=== Data supplied ===

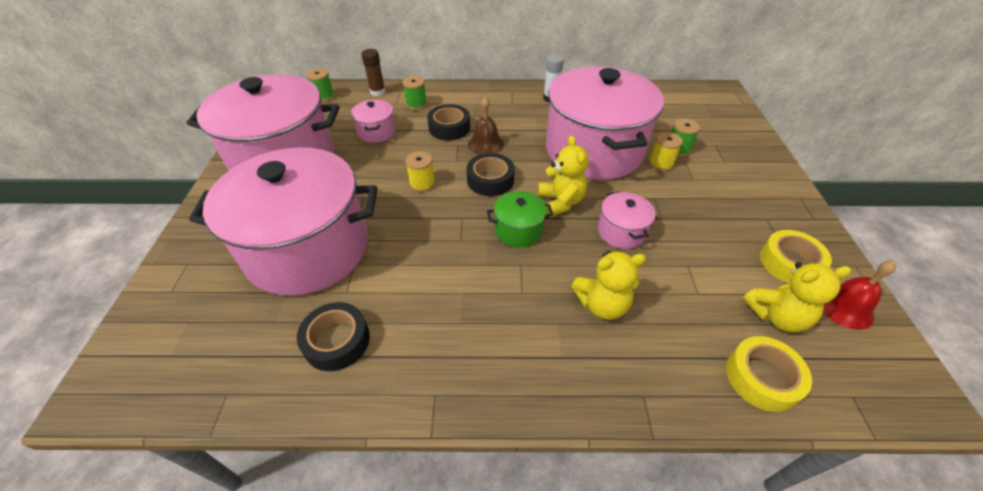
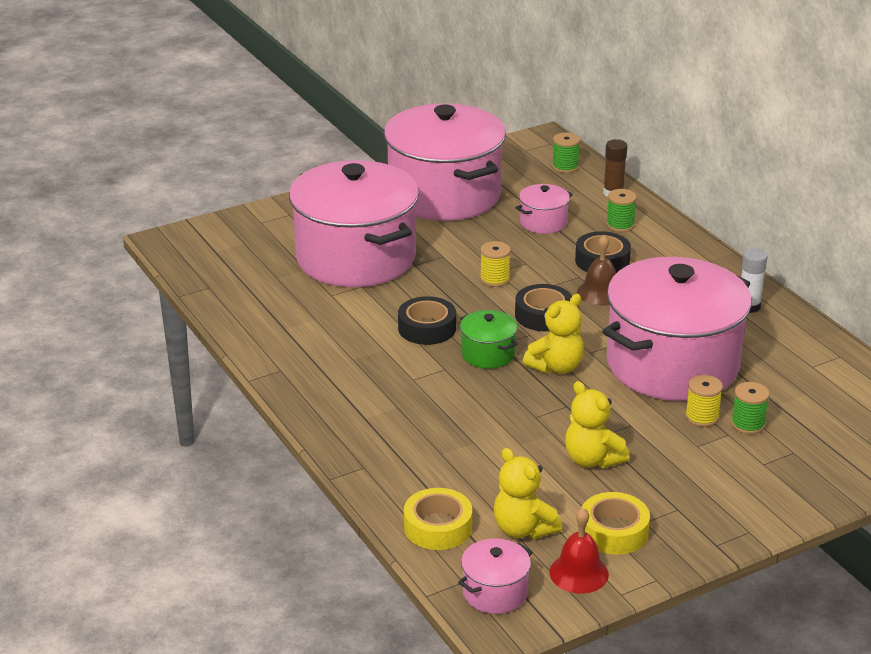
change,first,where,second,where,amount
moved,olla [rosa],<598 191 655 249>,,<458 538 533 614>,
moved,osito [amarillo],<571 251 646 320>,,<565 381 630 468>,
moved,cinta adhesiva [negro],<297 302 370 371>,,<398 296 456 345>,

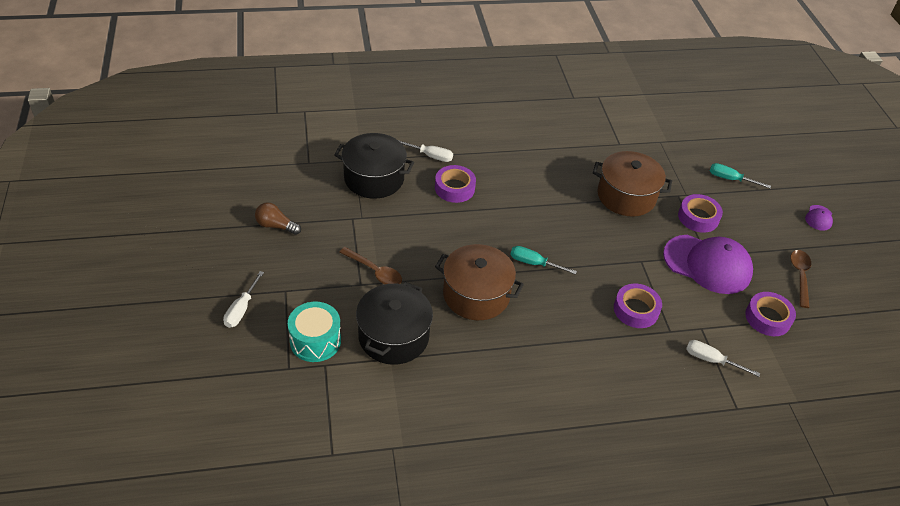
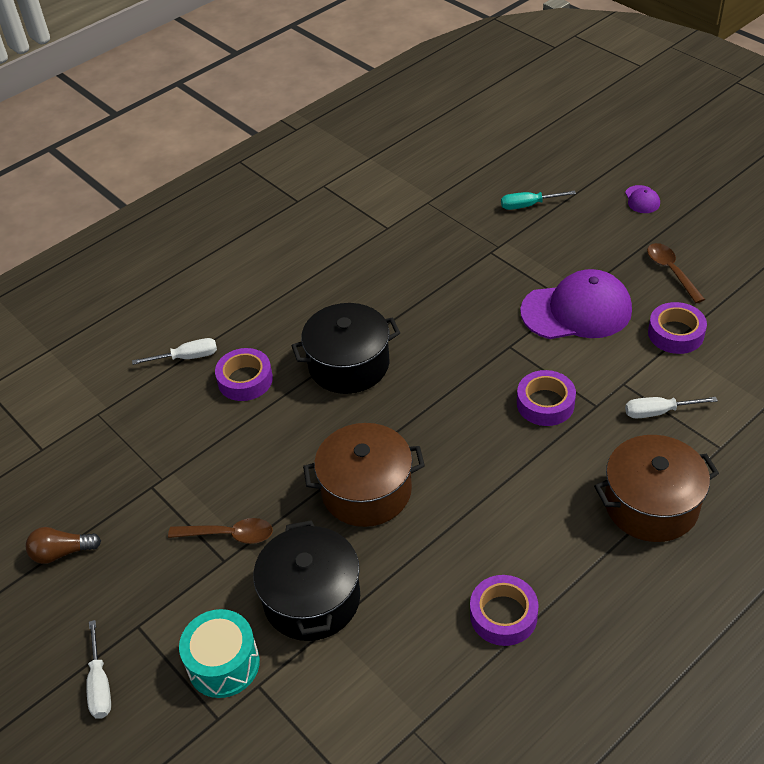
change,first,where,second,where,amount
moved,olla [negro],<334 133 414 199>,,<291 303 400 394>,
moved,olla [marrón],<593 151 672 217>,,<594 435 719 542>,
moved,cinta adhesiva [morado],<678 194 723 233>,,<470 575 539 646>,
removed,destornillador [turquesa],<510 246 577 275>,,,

===

Work order:
Should a record include a picture, drop the picture and write out the remainder exactly.

Solution:
change,first,where,second,where,amount
moved,olla [rosa],<598 191 655 249>,,<458 538 533 614>,
moved,osito [amarillo],<571 251 646 320>,,<565 381 630 468>,
moved,cinta adhesiva [negro],<297 302 370 371>,,<398 296 456 345>,

change,first,where,second,where,amount
moved,olla [negro],<334 133 414 199>,,<291 303 400 394>,
moved,olla [marrón],<593 151 672 217>,,<594 435 719 542>,
moved,cinta adhesiva [morado],<678 194 723 233>,,<470 575 539 646>,
removed,destornillador [turquesa],<510 246 577 275>,,,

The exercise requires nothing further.